== MATERIAL FOR THIS TASK ==
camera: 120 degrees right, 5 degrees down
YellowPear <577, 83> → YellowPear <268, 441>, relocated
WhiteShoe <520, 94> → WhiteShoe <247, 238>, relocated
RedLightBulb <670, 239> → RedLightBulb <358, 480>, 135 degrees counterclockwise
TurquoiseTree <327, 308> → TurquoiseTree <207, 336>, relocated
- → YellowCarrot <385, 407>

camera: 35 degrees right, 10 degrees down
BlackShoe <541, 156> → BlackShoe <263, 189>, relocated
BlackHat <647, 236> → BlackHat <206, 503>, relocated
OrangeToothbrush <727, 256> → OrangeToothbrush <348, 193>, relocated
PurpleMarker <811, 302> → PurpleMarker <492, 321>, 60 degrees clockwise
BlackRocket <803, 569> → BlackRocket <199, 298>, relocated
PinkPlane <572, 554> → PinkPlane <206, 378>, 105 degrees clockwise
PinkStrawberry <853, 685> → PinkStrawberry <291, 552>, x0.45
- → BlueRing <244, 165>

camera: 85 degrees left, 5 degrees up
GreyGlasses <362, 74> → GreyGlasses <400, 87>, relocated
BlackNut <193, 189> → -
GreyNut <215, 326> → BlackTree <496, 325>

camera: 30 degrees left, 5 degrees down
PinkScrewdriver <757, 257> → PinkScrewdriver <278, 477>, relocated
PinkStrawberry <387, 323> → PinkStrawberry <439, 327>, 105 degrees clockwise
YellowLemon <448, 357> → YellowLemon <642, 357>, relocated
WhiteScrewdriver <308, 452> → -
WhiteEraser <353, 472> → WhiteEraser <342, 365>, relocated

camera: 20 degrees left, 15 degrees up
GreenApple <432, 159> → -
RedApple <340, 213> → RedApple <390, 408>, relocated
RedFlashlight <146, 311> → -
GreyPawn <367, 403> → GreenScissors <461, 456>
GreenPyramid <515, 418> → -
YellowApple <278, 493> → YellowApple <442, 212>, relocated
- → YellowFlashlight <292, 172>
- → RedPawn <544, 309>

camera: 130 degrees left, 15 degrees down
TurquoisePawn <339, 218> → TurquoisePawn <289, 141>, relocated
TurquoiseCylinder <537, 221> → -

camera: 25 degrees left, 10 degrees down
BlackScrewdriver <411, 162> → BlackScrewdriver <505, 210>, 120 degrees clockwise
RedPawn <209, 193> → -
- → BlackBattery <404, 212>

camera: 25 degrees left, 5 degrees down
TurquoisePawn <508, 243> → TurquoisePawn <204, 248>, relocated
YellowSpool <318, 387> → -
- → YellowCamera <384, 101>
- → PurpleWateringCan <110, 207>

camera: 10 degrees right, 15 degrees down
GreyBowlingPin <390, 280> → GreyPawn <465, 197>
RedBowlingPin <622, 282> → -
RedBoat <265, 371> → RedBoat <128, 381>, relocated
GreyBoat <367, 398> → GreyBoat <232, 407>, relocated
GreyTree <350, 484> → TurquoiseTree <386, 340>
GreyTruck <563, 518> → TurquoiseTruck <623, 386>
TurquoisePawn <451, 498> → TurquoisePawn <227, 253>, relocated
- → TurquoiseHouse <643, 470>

== EXERCISE REQUIREMENTS ==
Starting with the first line of the data above, copy each line exactly until you reach the line with "TurquoiseTree <327, 308>"; include that line as well.

== WRITTEN SOLUTION ==
camera: 120 degrees right, 5 degrees down
YellowPear <577, 83> → YellowPear <268, 441>, relocated
WhiteShoe <520, 94> → WhiteShoe <247, 238>, relocated
RedLightBulb <670, 239> → RedLightBulb <358, 480>, 135 degrees counterclockwise
TurquoiseTree <327, 308> → TurquoiseTree <207, 336>, relocated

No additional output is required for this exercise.